• **ACTION ITEM**:
Which lines mention "traffic"? Show each one from the listing.

*** Opening RECORDED DATA ***

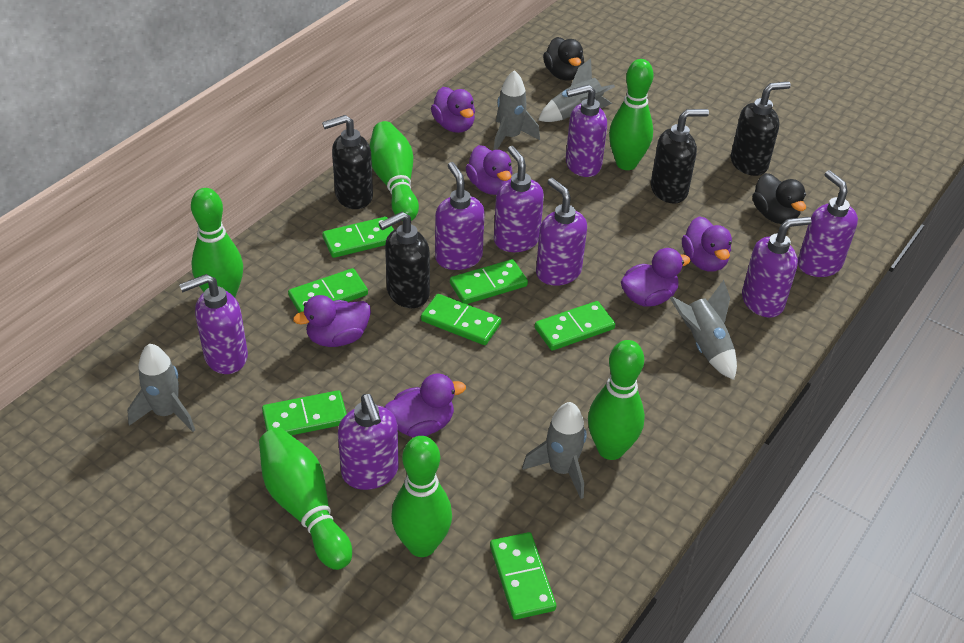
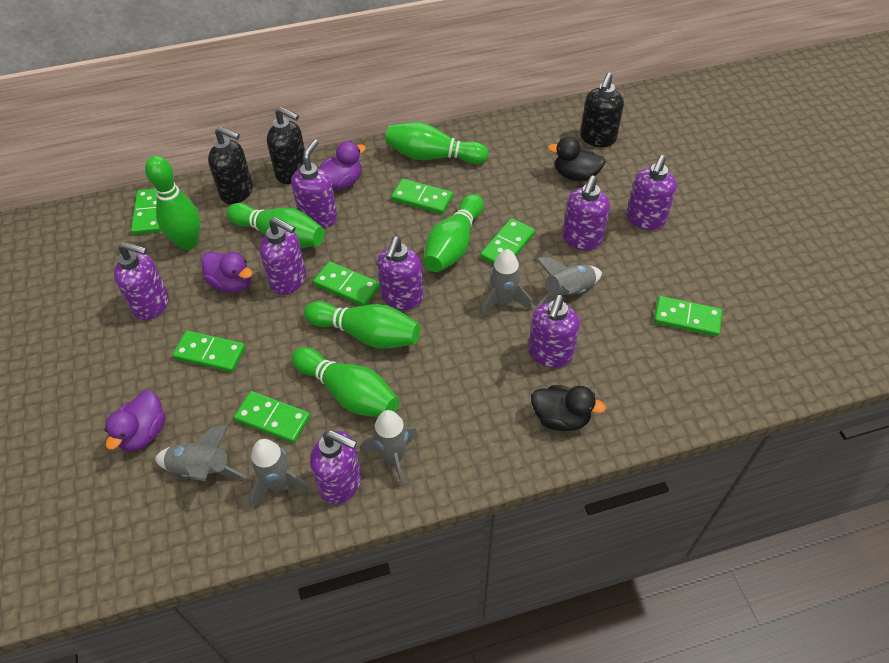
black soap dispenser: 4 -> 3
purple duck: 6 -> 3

*** Closing RECORDED DATA ***
*** Opening RECORDED DATA ***

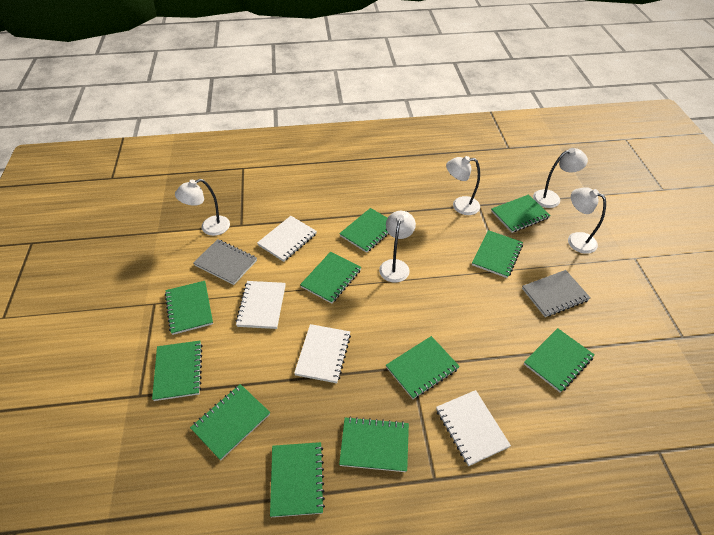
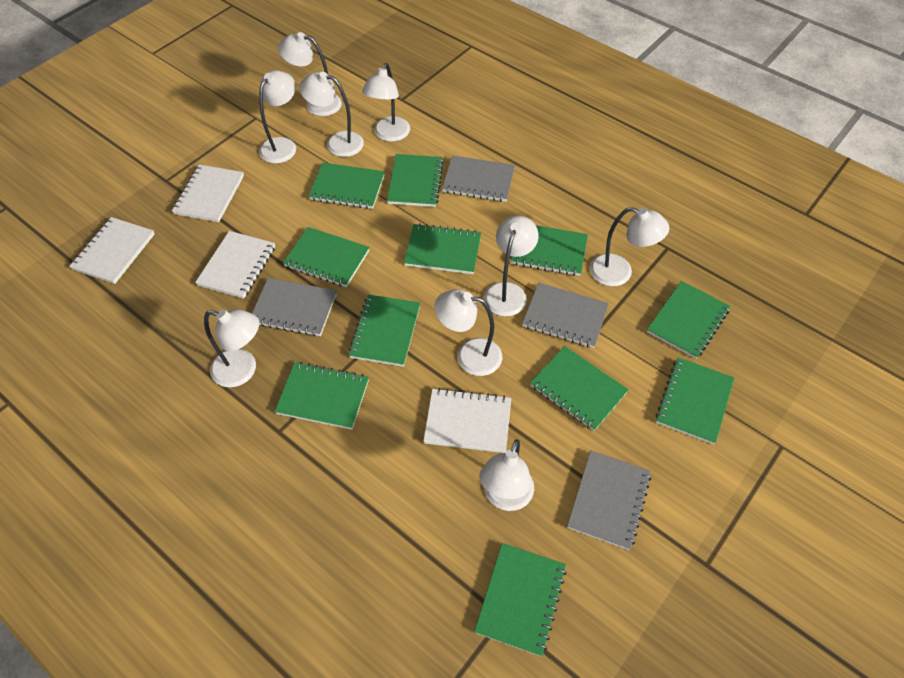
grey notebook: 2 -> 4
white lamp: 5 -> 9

*** Closing RECORDED DATA ***
*** Opening RECORDED DATA ***

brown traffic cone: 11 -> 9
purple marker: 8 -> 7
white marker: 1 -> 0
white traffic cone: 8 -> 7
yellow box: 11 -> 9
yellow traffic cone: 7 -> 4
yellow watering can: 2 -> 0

*** Closing RECORDED DATA ***

• **EXPECTED ANSWER**:
brown traffic cone: 11 -> 9
white traffic cone: 8 -> 7
yellow traffic cone: 7 -> 4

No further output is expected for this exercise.